*** Opening Extracted entries ***

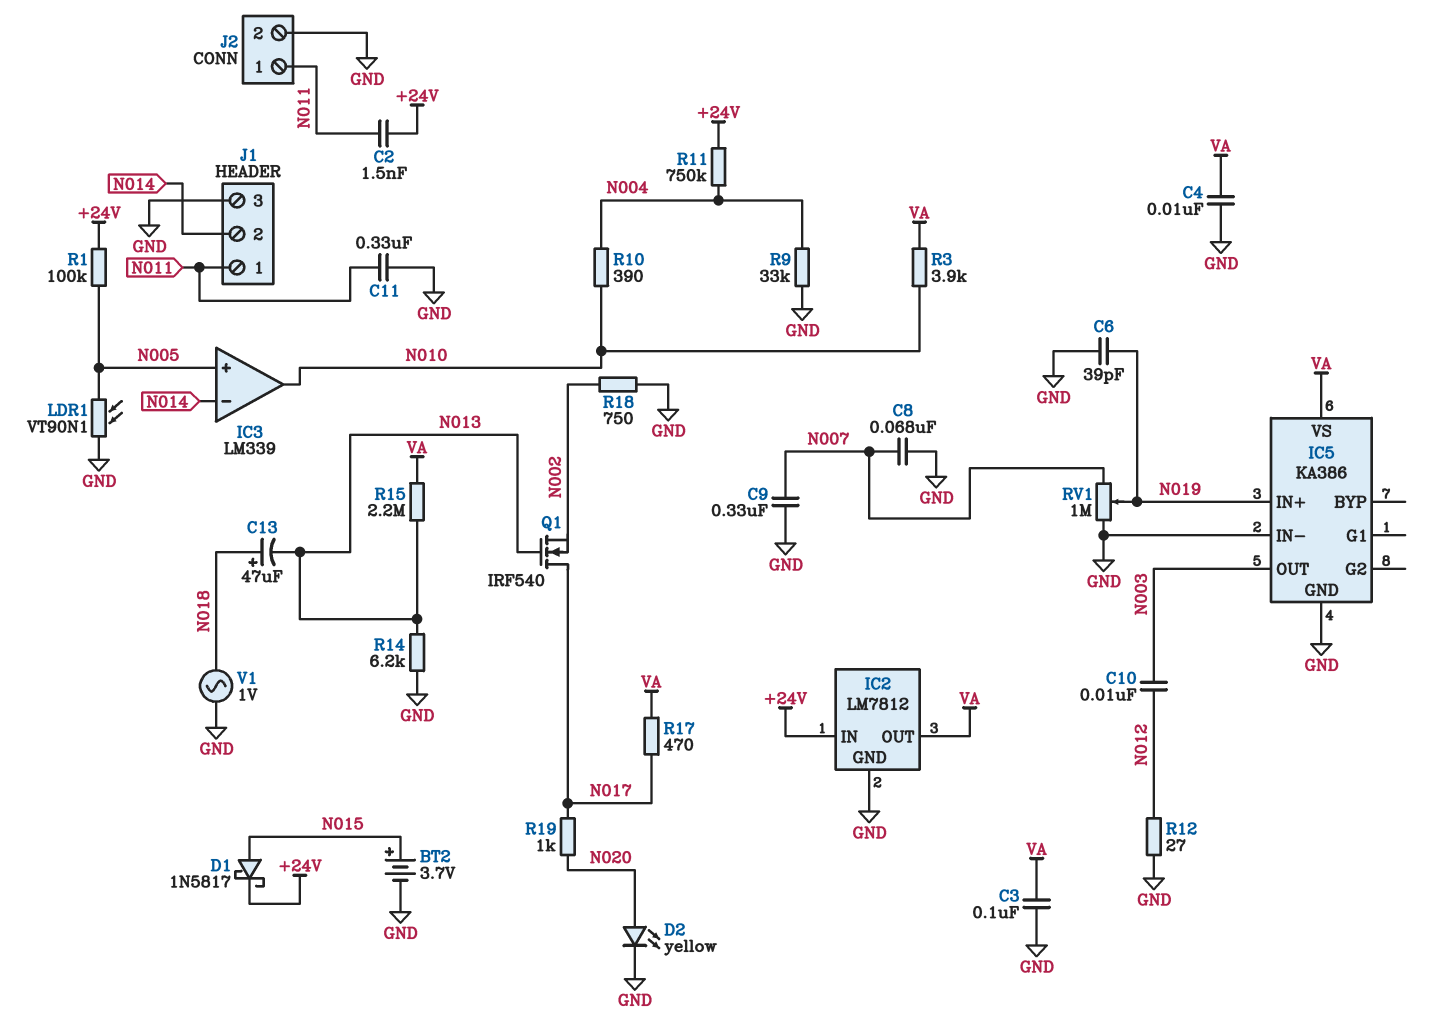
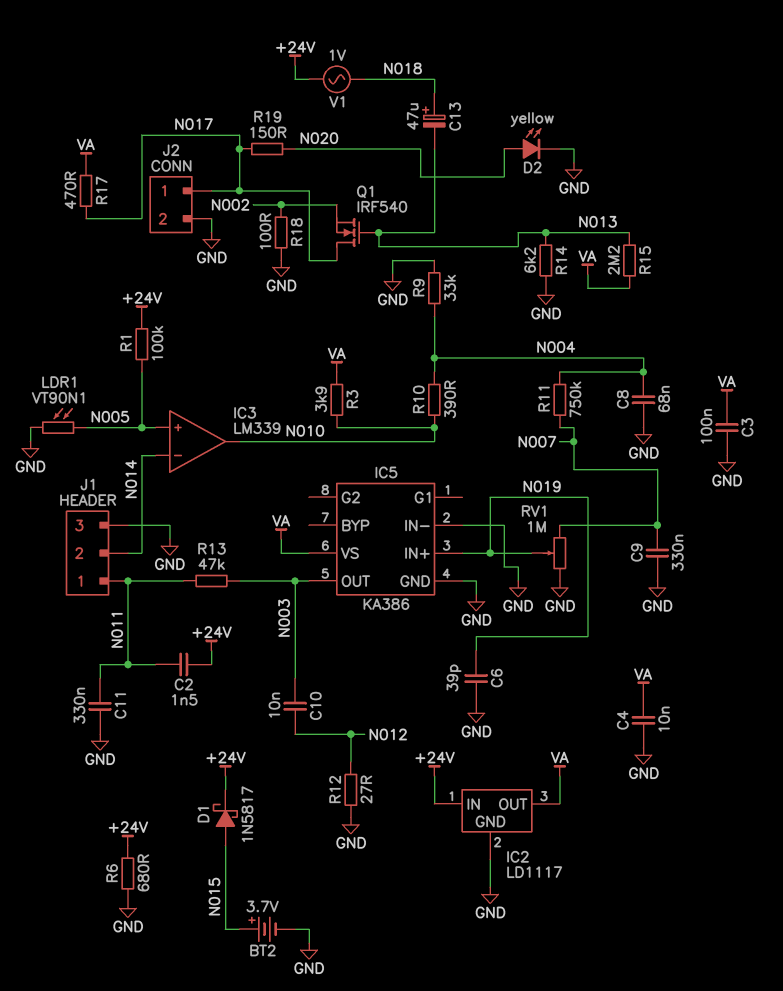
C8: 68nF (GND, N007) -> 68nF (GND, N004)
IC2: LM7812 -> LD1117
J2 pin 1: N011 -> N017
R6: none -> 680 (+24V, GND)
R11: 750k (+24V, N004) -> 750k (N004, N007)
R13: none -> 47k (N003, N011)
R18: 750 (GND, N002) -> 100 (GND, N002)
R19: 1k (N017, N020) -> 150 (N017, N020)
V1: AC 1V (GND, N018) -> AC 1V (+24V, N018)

*** Closing Extracted entries ***
*** Opening Extracted entries ***

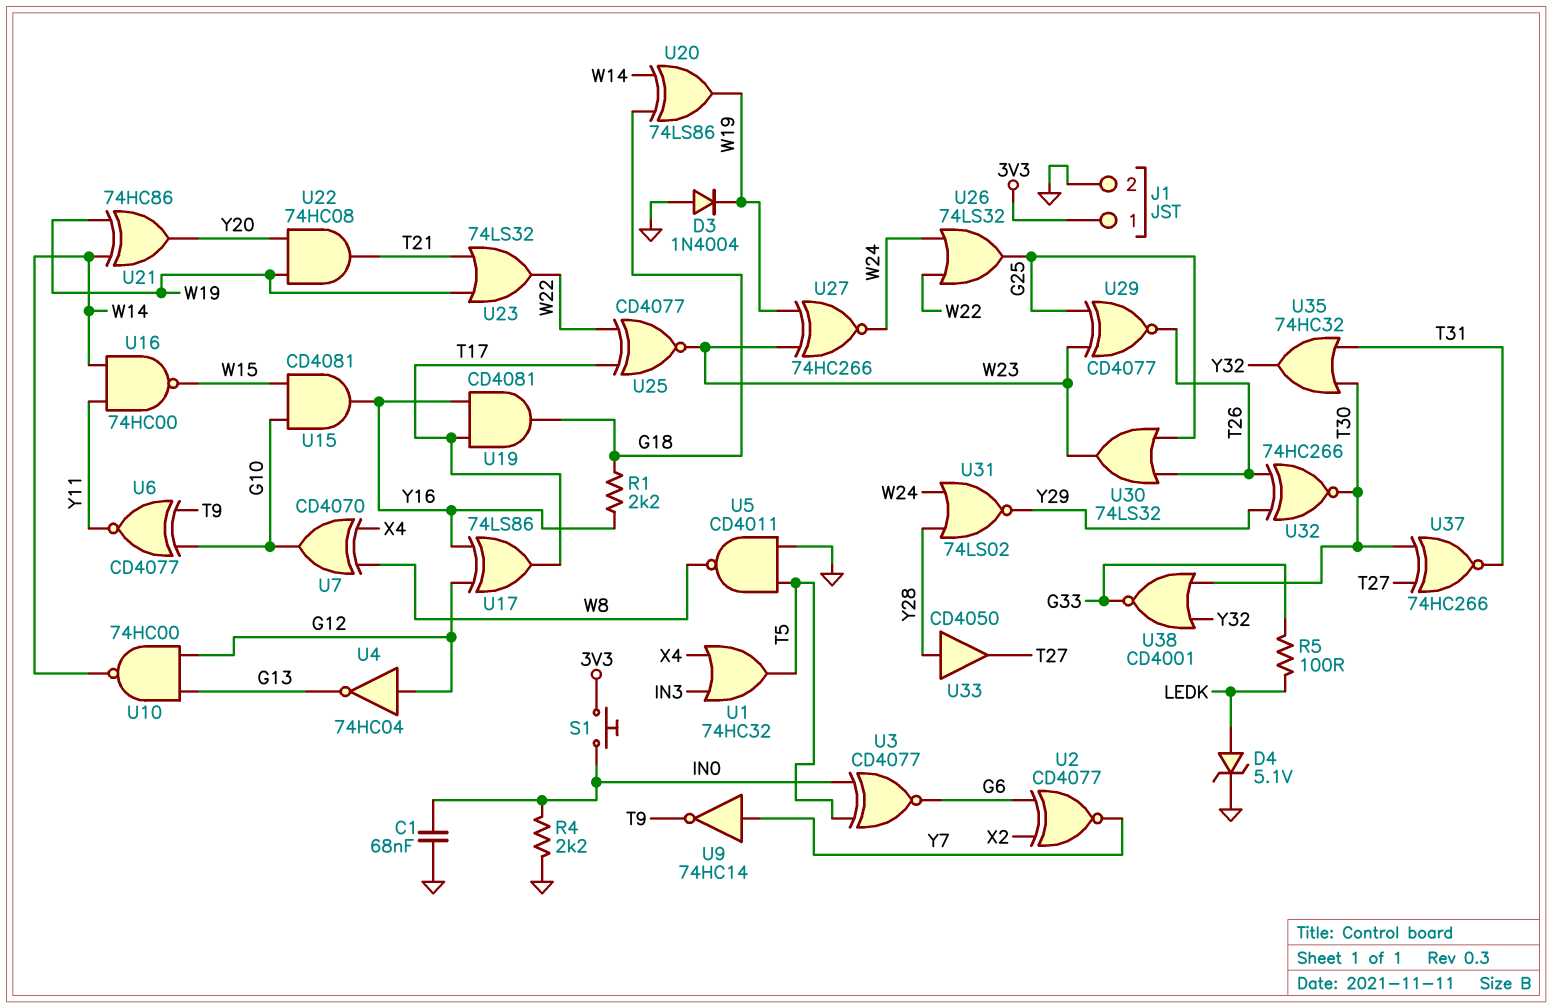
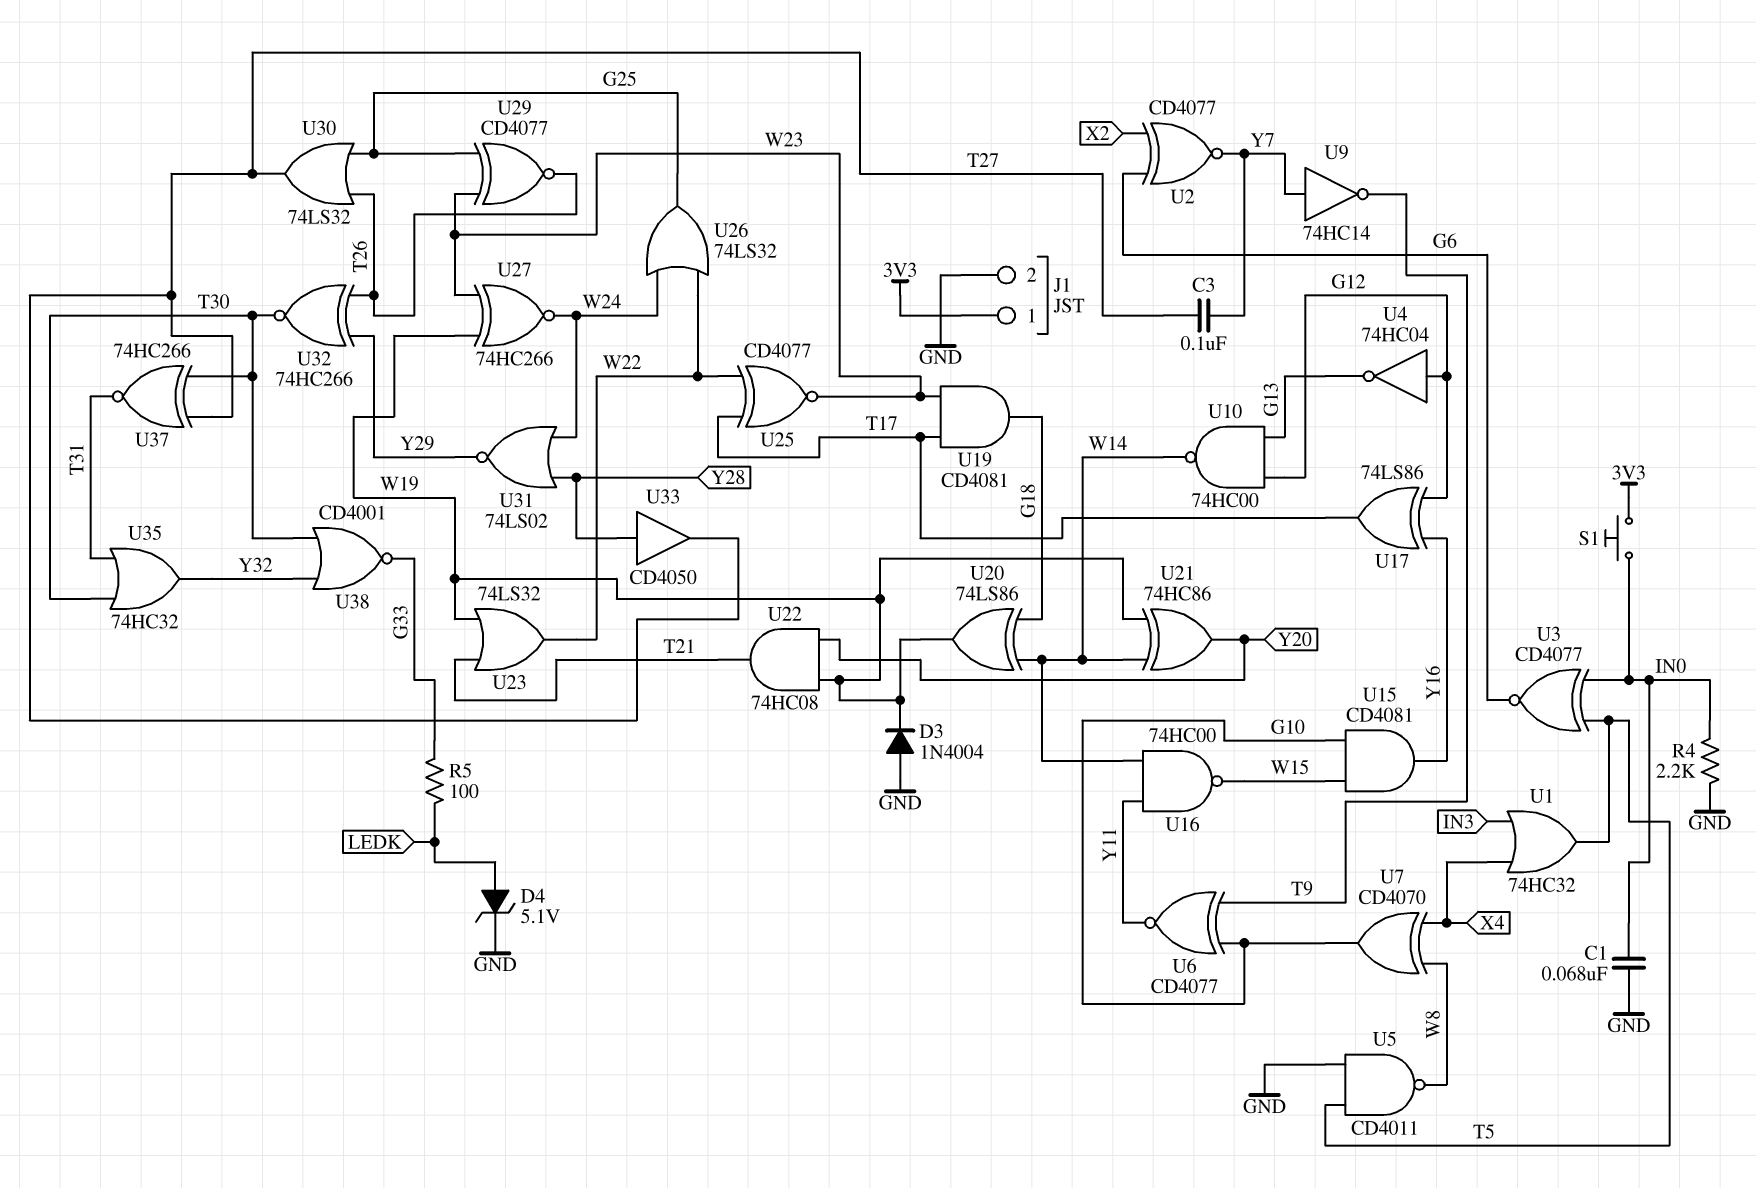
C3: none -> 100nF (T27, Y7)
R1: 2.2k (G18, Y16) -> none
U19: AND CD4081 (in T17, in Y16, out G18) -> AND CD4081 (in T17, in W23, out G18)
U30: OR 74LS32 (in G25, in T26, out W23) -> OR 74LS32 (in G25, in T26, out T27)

*** Closing Extracted entries ***

Problem to solve
In the records above, find the lines containing "none" and copy them.

Solution for this exercise
R6: none -> 680 (+24V, GND)
R13: none -> 47k (N003, N011)
C3: none -> 100nF (T27, Y7)
R1: 2.2k (G18, Y16) -> none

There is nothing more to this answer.